Problem - In the entries below, how many lines contain "FILT"? Answer with the number and nothing else.

Extracted records -
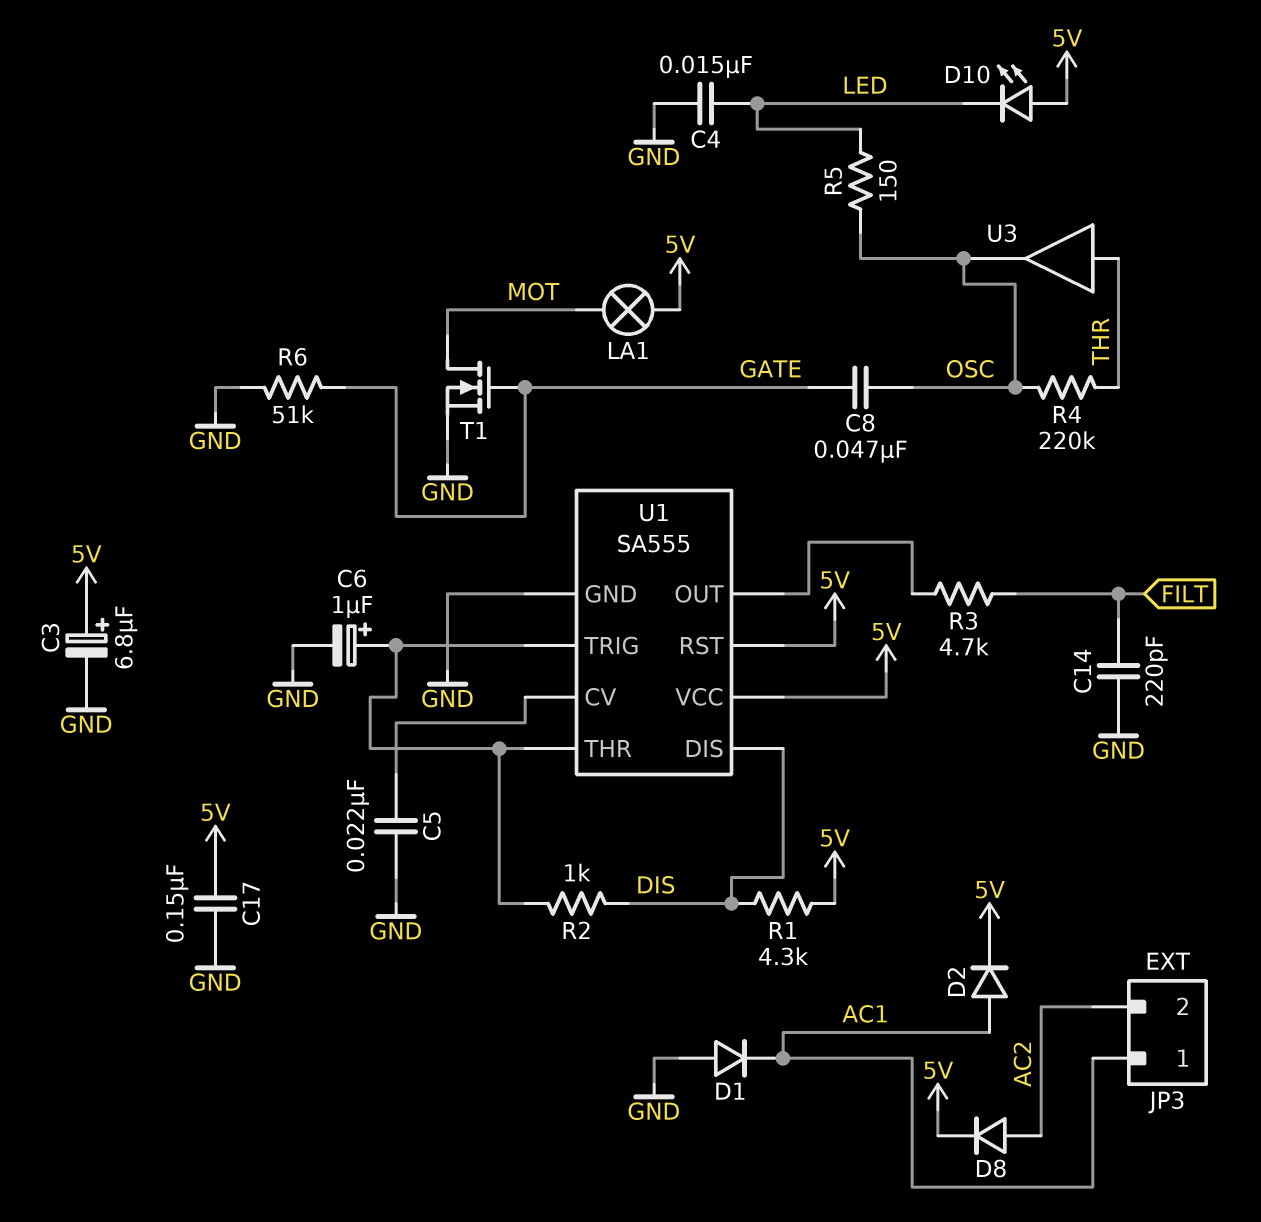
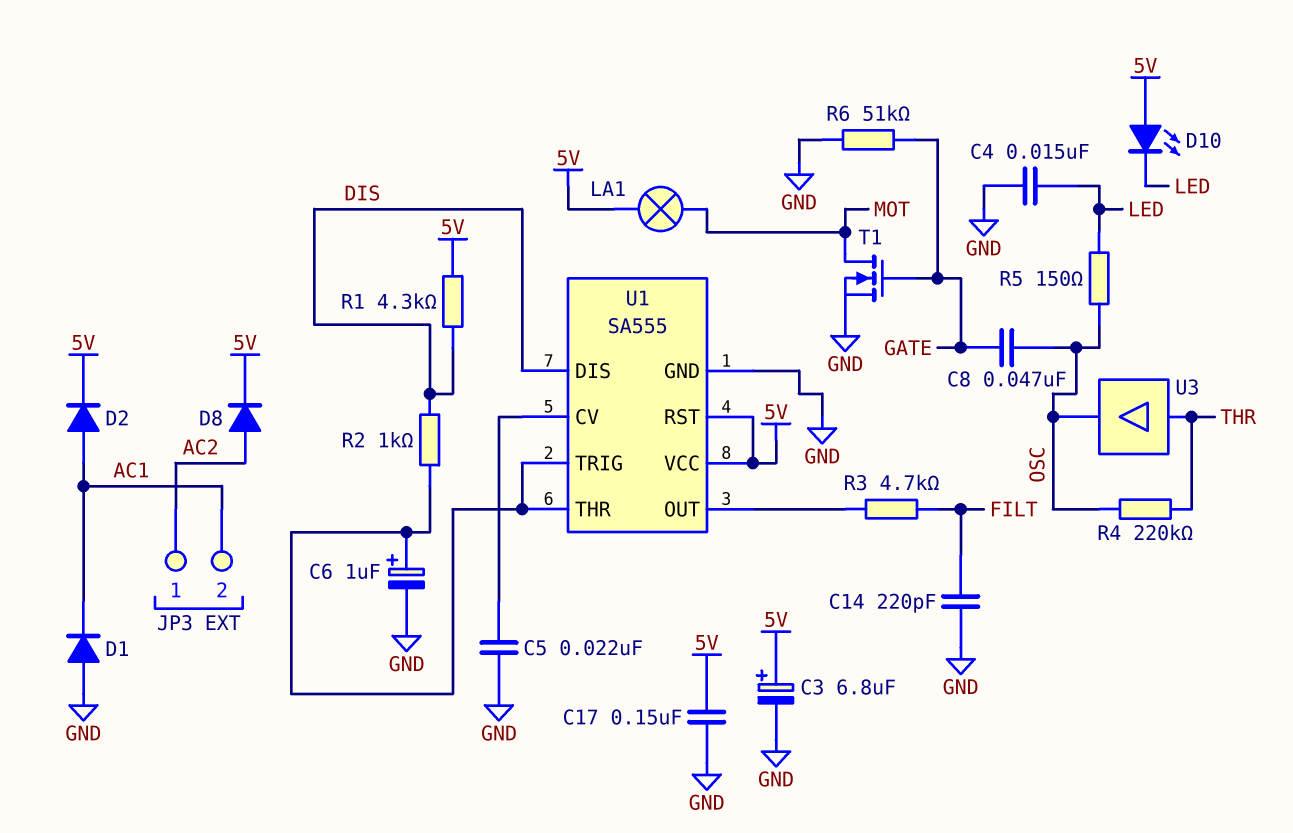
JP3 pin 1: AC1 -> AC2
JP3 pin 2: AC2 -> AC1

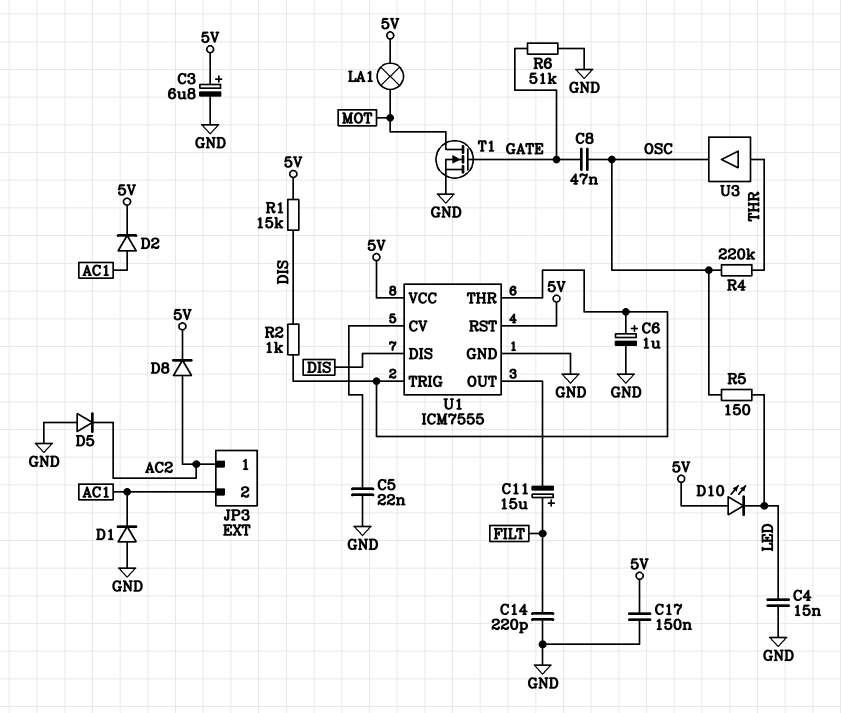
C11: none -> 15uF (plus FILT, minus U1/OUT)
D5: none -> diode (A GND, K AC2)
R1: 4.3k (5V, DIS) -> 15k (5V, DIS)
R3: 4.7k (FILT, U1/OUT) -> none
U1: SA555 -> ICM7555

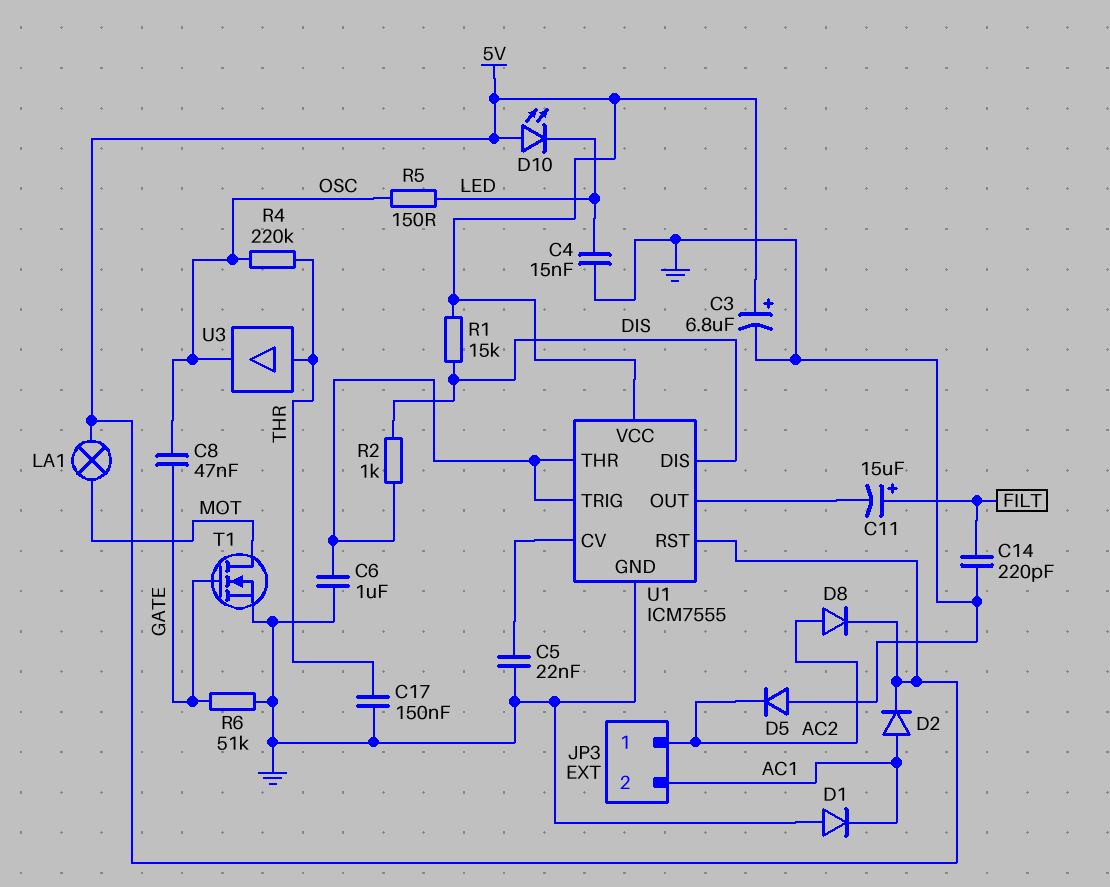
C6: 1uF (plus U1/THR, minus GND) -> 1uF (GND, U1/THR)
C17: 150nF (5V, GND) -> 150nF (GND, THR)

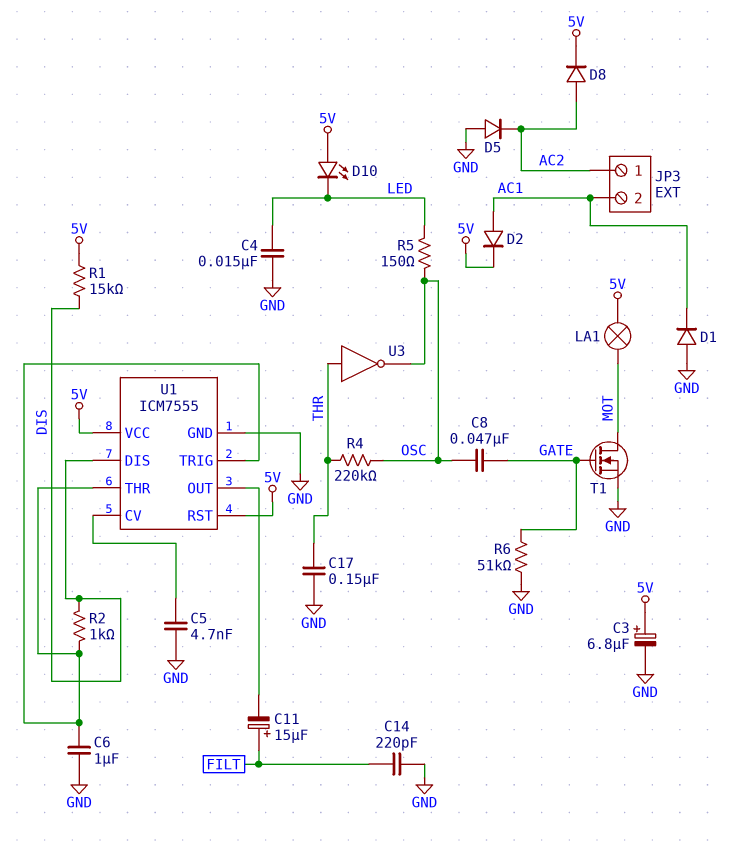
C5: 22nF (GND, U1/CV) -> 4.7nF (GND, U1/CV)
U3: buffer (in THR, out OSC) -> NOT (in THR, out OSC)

---

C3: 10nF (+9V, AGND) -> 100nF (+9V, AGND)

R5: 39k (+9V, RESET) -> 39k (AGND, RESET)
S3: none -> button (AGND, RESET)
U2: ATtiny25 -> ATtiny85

Exercise answer - 2